In the records below, begin at the line that has "C2: 220nF (+9V, GND) -> 47nF (+9V, GND)" and stop after the line that has "U3 pin K: GND -> U1/OUT"; quote those lines verbatim and nothing more.

- **THE RECORDS**
○ ○ ○ ○
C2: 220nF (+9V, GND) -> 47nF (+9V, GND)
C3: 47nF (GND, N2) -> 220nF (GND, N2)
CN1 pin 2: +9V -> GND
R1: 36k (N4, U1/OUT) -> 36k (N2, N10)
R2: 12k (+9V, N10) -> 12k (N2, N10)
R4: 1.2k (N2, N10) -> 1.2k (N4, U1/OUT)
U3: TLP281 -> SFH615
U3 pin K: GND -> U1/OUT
○ ○ ○ ○
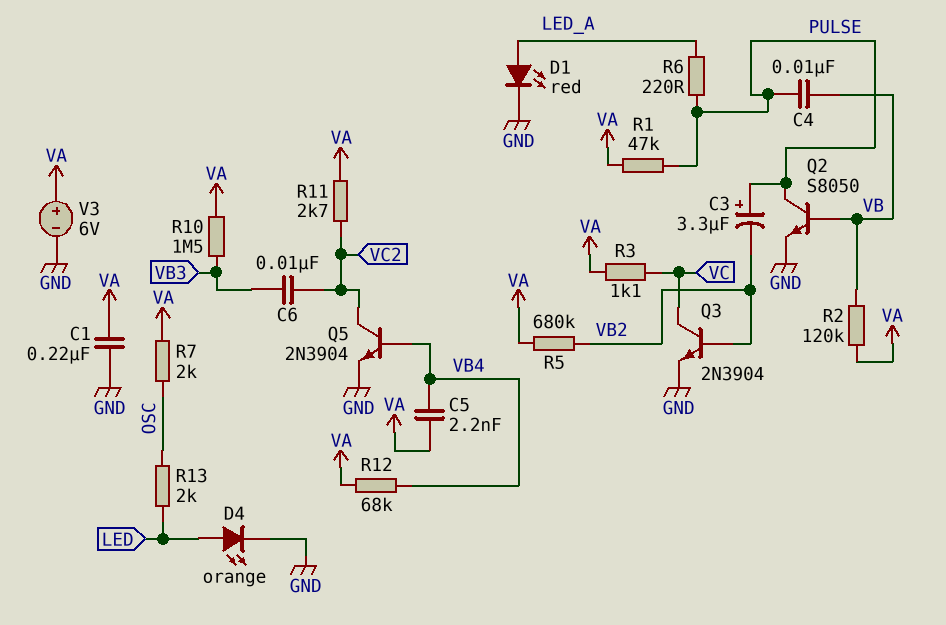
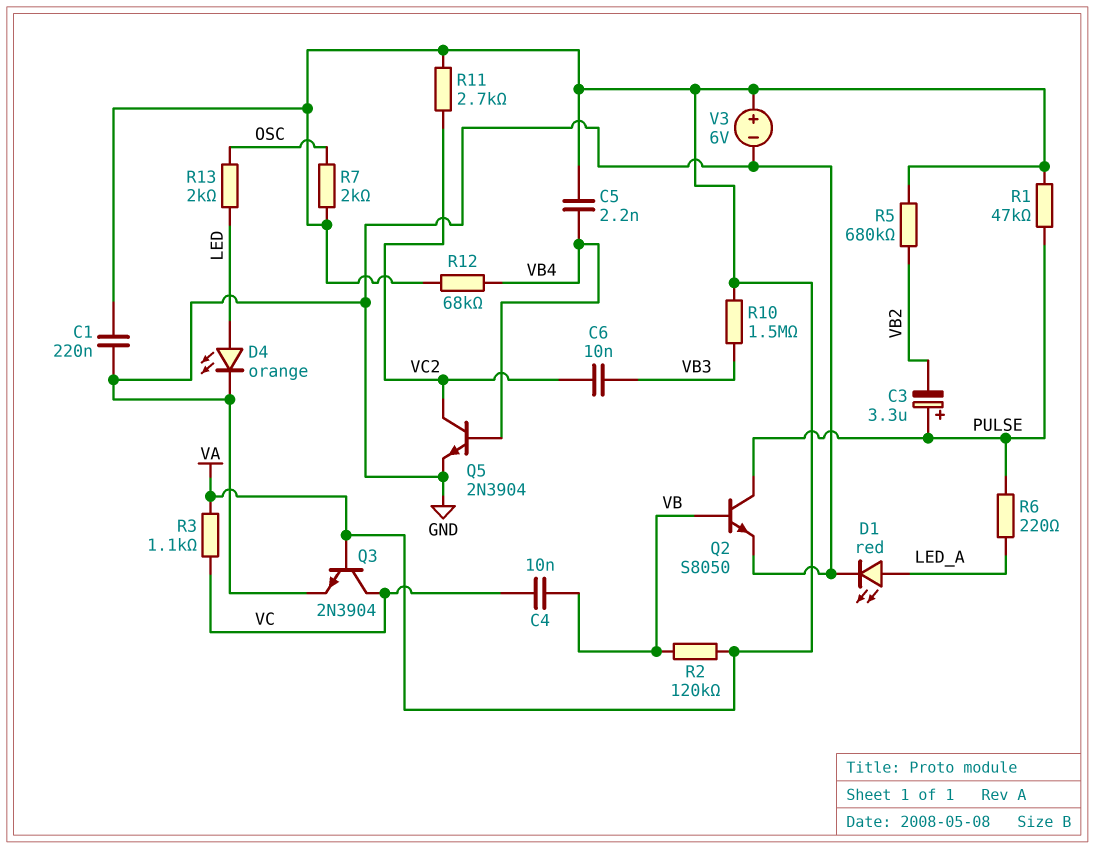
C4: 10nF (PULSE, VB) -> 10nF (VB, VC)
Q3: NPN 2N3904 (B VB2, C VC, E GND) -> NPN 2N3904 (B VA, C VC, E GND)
○ ○ ○ ○
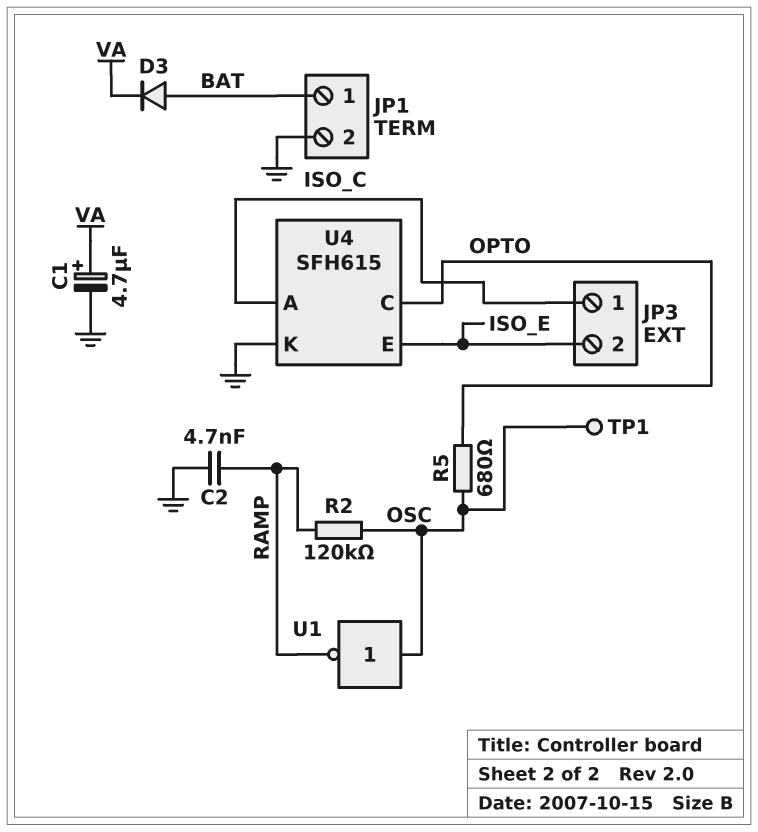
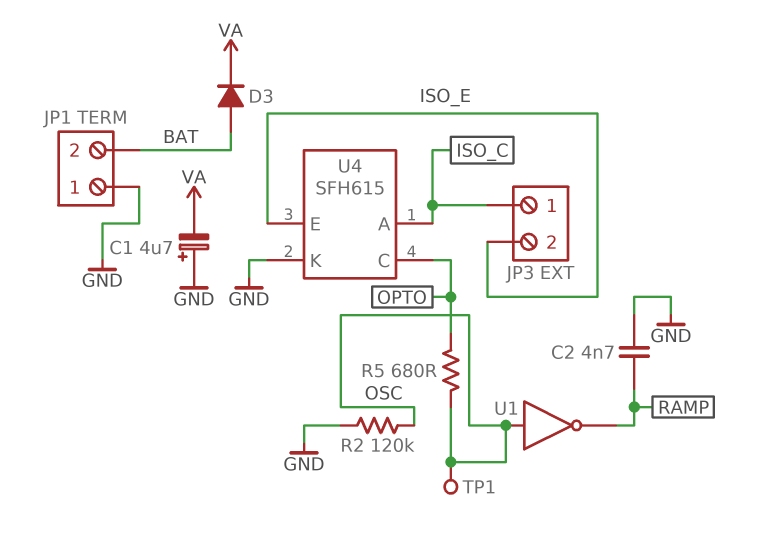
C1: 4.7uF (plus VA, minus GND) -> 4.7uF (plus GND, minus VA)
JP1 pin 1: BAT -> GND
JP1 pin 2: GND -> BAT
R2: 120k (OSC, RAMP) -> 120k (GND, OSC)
○ ○ ○ ○
- **WRITTEN ANSWER**
C2: 220nF (+9V, GND) -> 47nF (+9V, GND)
C3: 47nF (GND, N2) -> 220nF (GND, N2)
CN1 pin 2: +9V -> GND
R1: 36k (N4, U1/OUT) -> 36k (N2, N10)
R2: 12k (+9V, N10) -> 12k (N2, N10)
R4: 1.2k (N2, N10) -> 1.2k (N4, U1/OUT)
U3: TLP281 -> SFH615
U3 pin K: GND -> U1/OUT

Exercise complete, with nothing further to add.